(Beginning of Input records)

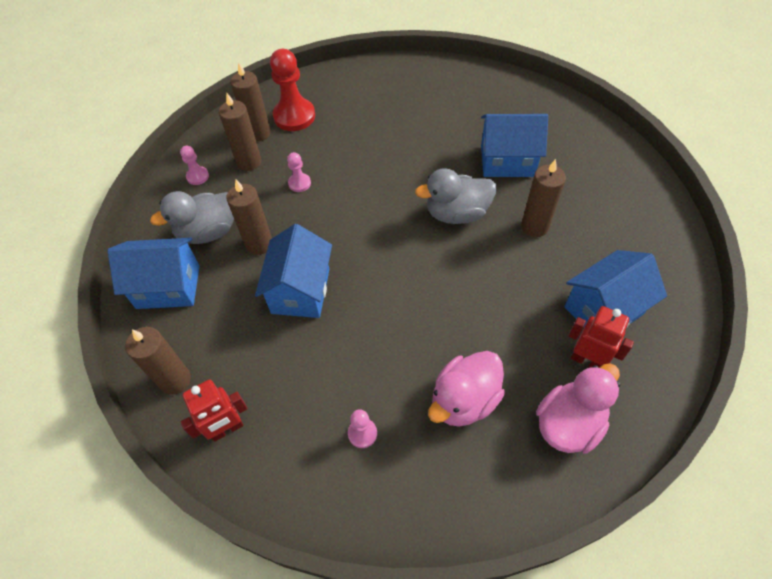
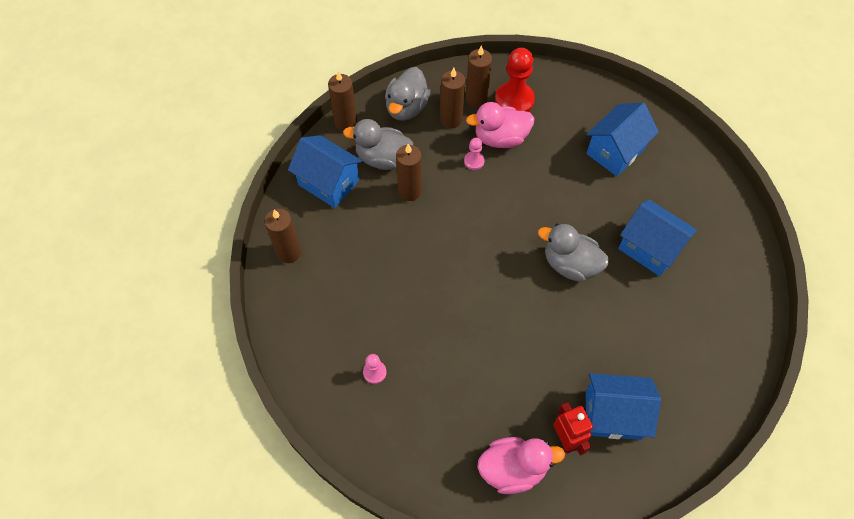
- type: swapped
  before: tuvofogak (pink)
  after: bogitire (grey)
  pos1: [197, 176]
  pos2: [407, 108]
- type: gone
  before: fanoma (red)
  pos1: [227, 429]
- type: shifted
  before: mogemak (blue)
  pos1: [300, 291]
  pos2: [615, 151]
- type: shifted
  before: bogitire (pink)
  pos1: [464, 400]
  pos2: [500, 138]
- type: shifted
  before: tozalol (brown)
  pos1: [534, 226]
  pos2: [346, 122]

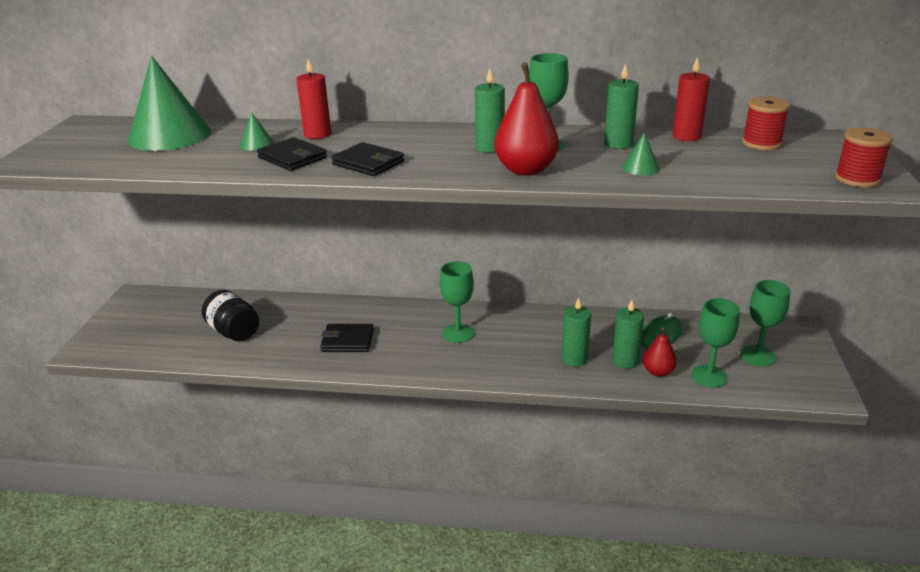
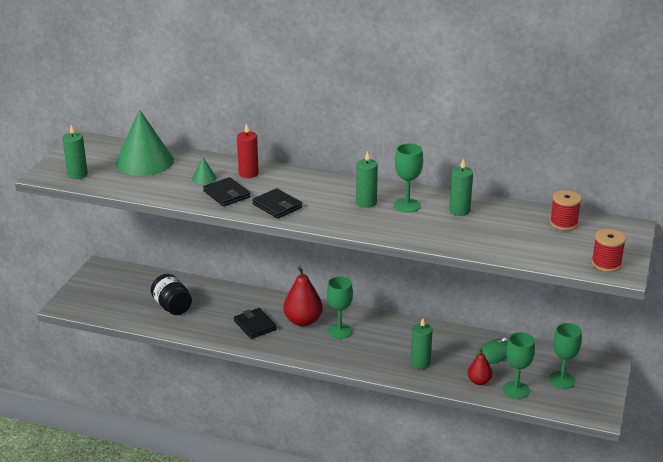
- type: rotated
  before: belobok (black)
  pos1: [347, 340]
  pos2: [255, 325]
  turn: 45
- type: shifted
  before: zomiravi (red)
  pos1: [525, 170]
  pos2: [303, 321]
- type: shifted
  before: tozalol (green)
  pos1: [625, 361]
  pos2: [77, 174]
- type: gone
  before: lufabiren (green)
  pos1: [640, 168]
- type: gone
  before: tozalol (red)
  pos1: [686, 136]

(End of Input records)

= Description of the task =
Wherever the word "green" shows up in the material, copy the line it is on.

= Your solution =
  before: tozalol (green)
  before: lufabiren (green)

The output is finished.